> [GOAL OF THE EXERCISE]:
Nothing but the lines below from the one with "Q1: PNP 2N3906" through the one with "U4 pin PB4: SCL -> KEY" should be output, each exactly as given, and no pictures.
═════ RECORD SET
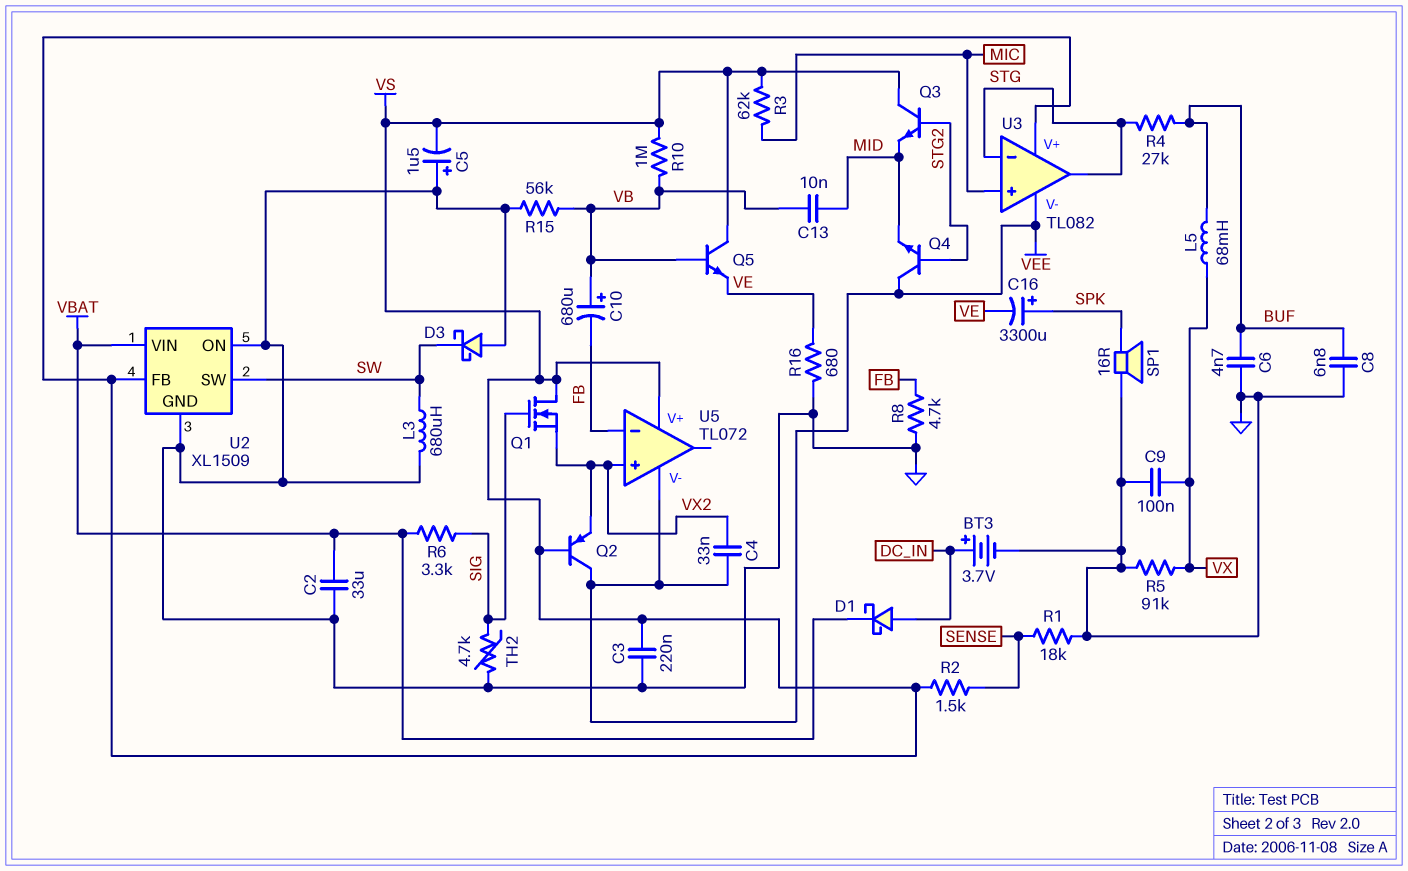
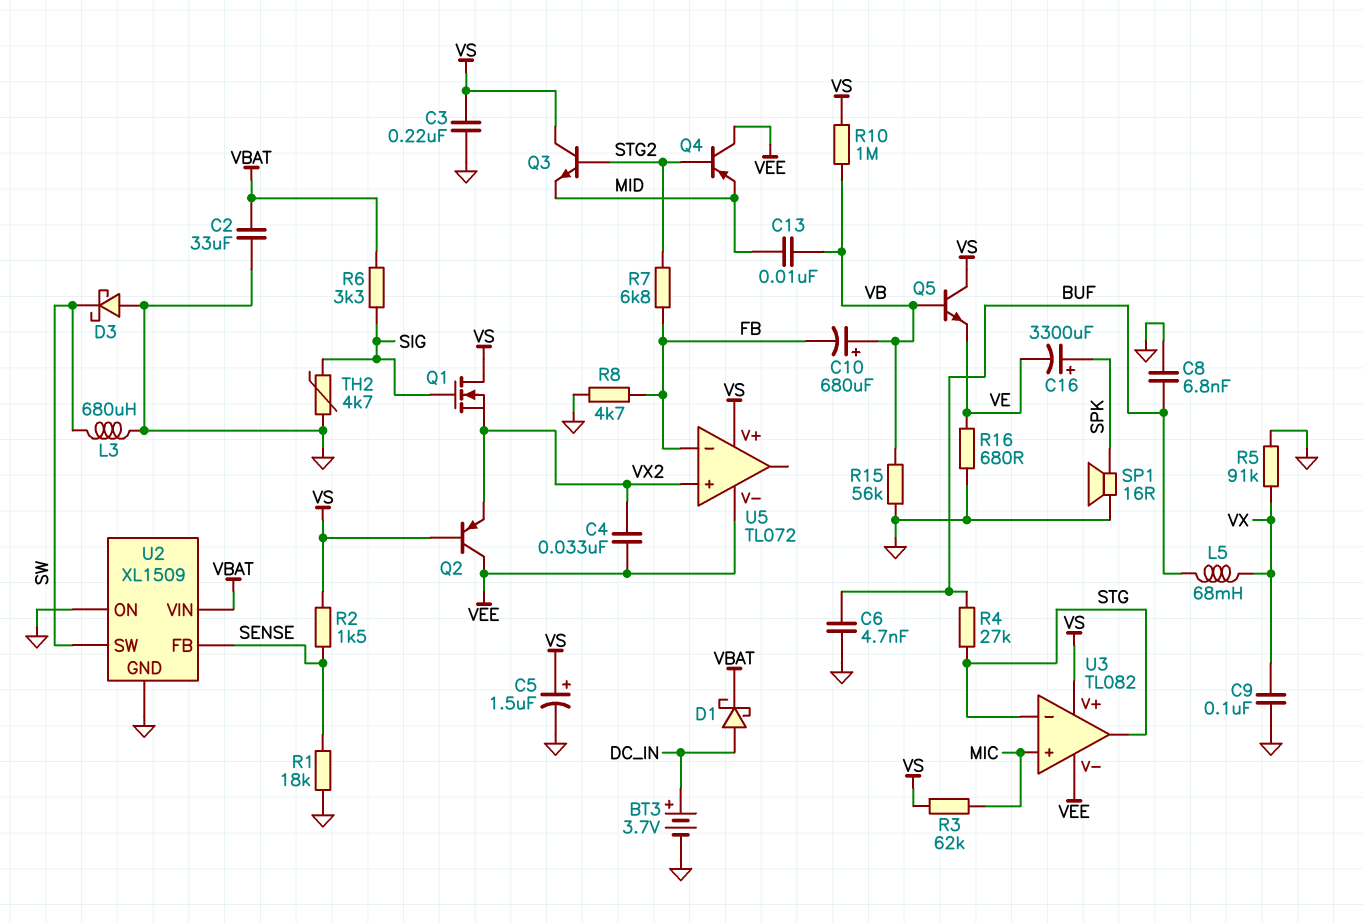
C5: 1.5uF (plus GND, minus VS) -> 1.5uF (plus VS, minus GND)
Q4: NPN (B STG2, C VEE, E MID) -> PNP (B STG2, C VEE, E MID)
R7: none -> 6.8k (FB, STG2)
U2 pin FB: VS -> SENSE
══════════
═════ RECORD SET
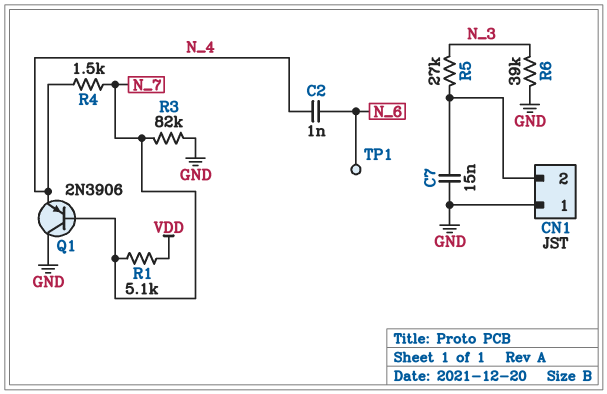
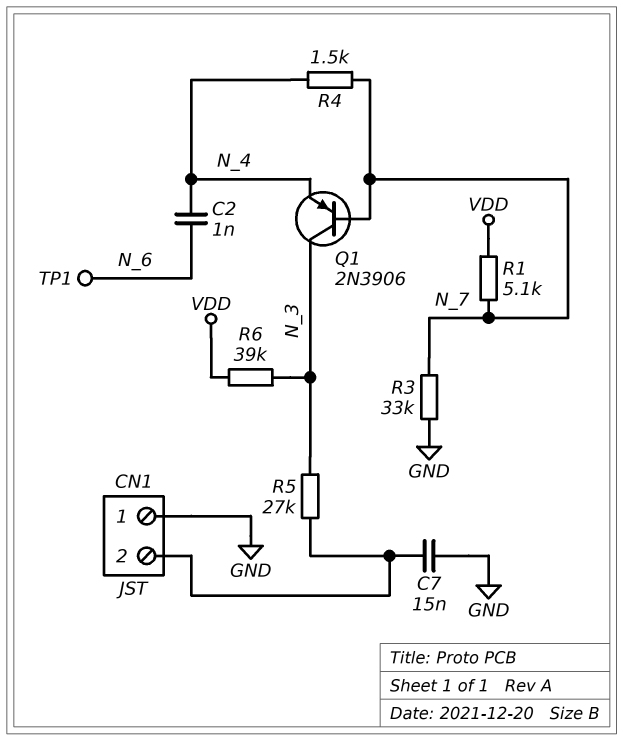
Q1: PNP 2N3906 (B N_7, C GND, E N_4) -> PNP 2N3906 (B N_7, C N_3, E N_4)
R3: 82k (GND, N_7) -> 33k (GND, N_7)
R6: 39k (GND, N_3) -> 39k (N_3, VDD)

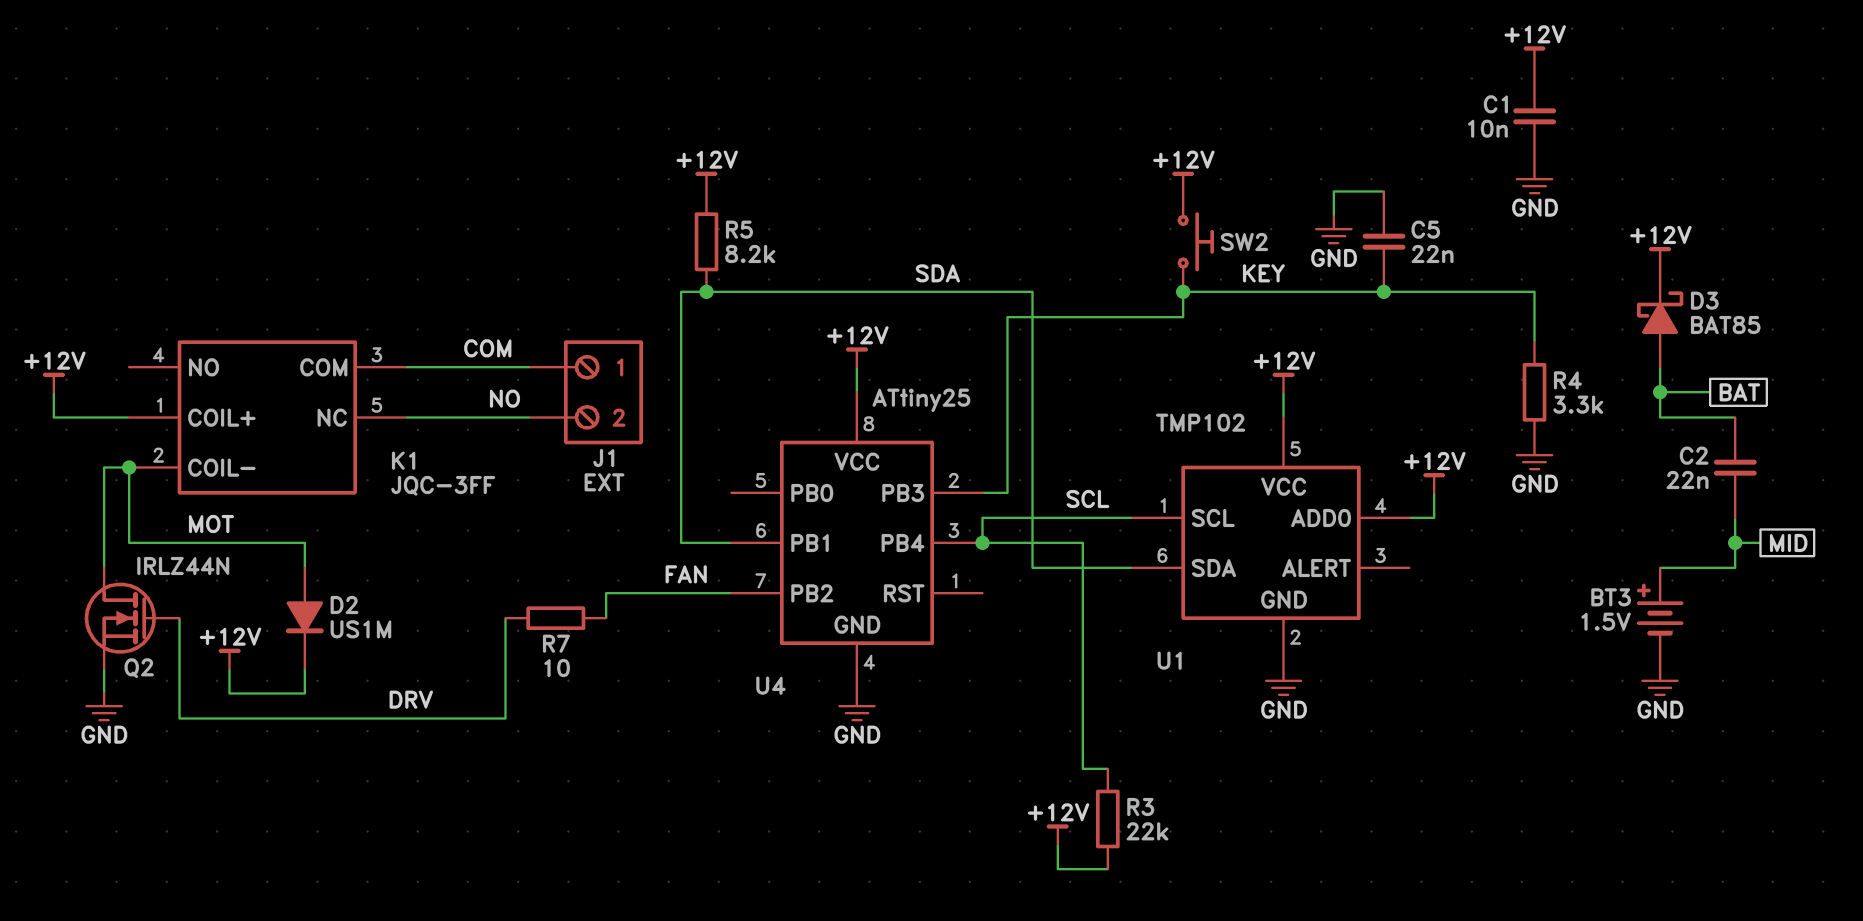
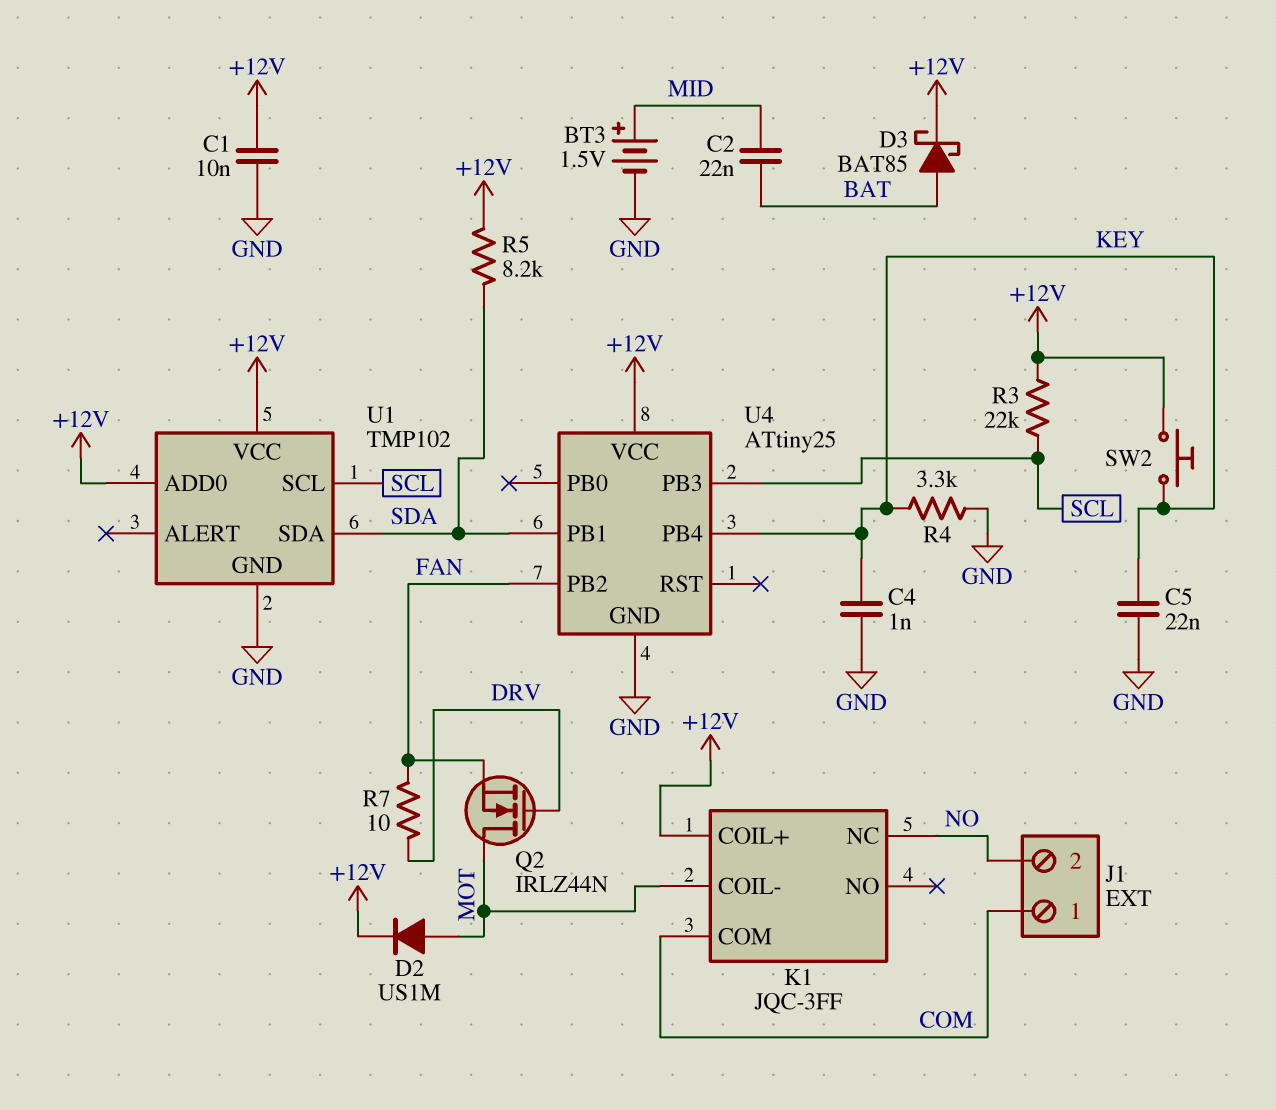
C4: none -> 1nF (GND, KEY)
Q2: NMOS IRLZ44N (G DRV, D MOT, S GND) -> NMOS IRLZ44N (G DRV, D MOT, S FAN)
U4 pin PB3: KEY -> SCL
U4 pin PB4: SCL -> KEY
══════════
> [PROBLEM SOLUTION]:
Q1: PNP 2N3906 (B N_7, C GND, E N_4) -> PNP 2N3906 (B N_7, C N_3, E N_4)
R3: 82k (GND, N_7) -> 33k (GND, N_7)
R6: 39k (GND, N_3) -> 39k (N_3, VDD)

C4: none -> 1nF (GND, KEY)
Q2: NMOS IRLZ44N (G DRV, D MOT, S GND) -> NMOS IRLZ44N (G DRV, D MOT, S FAN)
U4 pin PB3: KEY -> SCL
U4 pin PB4: SCL -> KEY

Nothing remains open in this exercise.